[EXERCISE INSTRUCTIONS]: Once the line holding "blue circle: (32, 85) -> (13, 53), moved" is found in the listing below, write it out and each later line exactly, up to and including the one holding "purple circle: (81, 192)".

[RECORDS FOR THE EXERCISE]:
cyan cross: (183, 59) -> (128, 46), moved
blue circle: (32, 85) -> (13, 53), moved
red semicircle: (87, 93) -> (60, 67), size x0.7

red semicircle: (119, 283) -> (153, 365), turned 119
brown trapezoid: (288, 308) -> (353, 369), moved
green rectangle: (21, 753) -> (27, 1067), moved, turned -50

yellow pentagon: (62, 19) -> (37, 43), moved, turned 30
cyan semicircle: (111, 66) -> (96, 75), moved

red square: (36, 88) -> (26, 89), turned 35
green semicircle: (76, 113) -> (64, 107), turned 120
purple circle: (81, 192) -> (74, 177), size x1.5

--

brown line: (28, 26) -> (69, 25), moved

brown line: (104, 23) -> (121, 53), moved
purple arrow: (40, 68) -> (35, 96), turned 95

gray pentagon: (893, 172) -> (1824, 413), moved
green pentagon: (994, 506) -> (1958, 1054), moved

[SOLVED EXERCISE]:
blue circle: (32, 85) -> (13, 53), moved
red semicircle: (87, 93) -> (60, 67), size x0.7

red semicircle: (119, 283) -> (153, 365), turned 119
brown trapezoid: (288, 308) -> (353, 369), moved
green rectangle: (21, 753) -> (27, 1067), moved, turned -50

yellow pentagon: (62, 19) -> (37, 43), moved, turned 30
cyan semicircle: (111, 66) -> (96, 75), moved

red square: (36, 88) -> (26, 89), turned 35
green semicircle: (76, 113) -> (64, 107), turned 120
purple circle: (81, 192) -> (74, 177), size x1.5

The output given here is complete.